### Object state comparisons
---

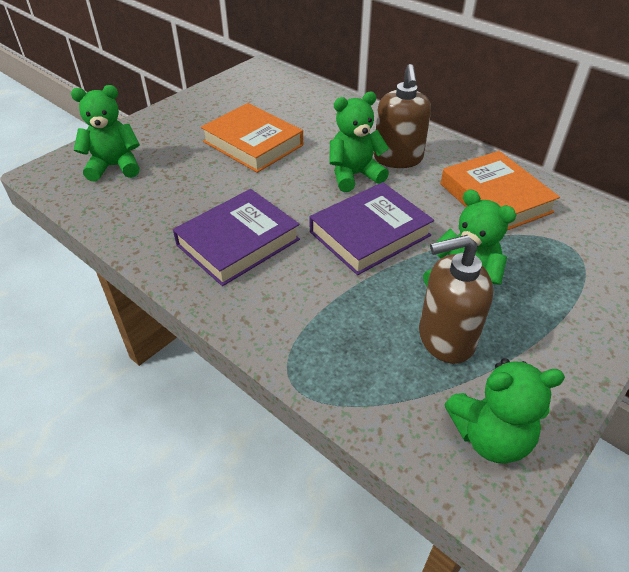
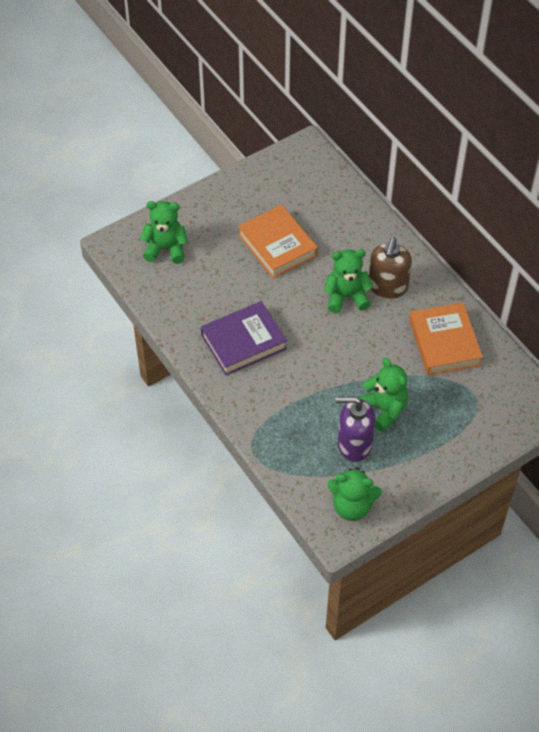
camera: 15 degrees right, 10 degrees up
(369, 233) = (337, 354): purple book -> none
(445, 338) = (354, 444): brown soap dispenser -> purple soap dispenser

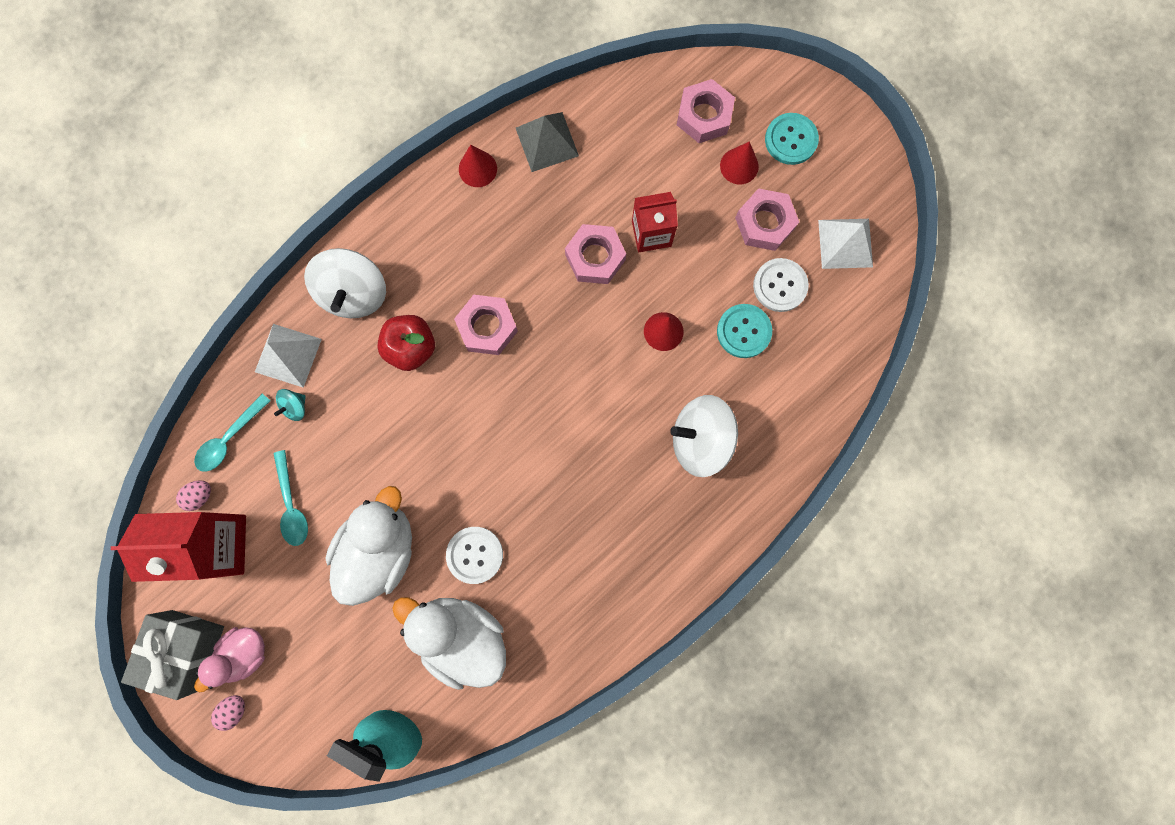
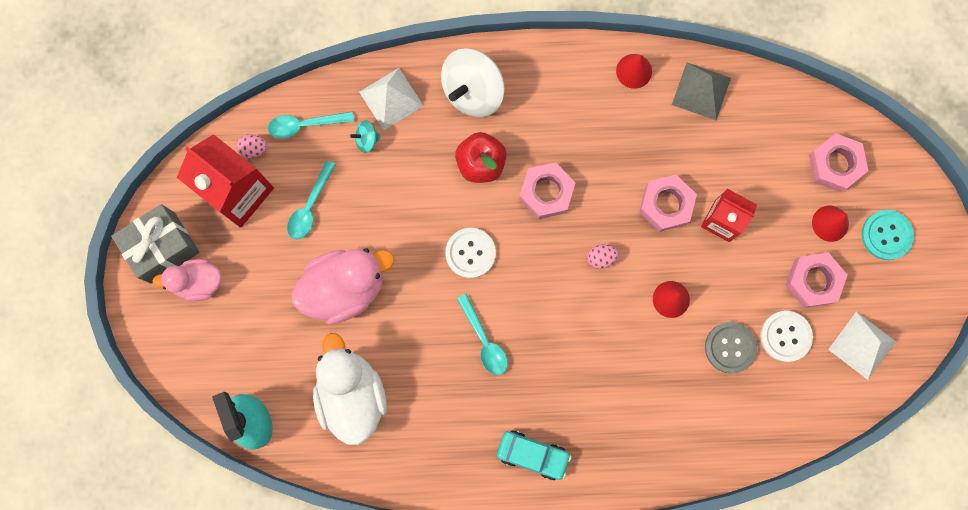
camera: 40 degrees right, 0 degrees up
(234, 709) = (161, 315): pink egg -> pink egg (601, 258)
(380, 549) = (345, 287): white duck -> pink duck
(475, 555) = (406, 346): white button -> white button (470, 253)
(537, 494) = (484, 340): none -> turquoise spoon
(657, 556) = (533, 455): none -> turquoise car
(700, 439) = (632, 398): white spinning top -> none
(743, 331) = (730, 347): turquoise button -> grey button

---

### WORK REQUEST
Tally up how many lines in the records contain the string "button". Answer with that figure only.

### PROBLEM SOLUTION
2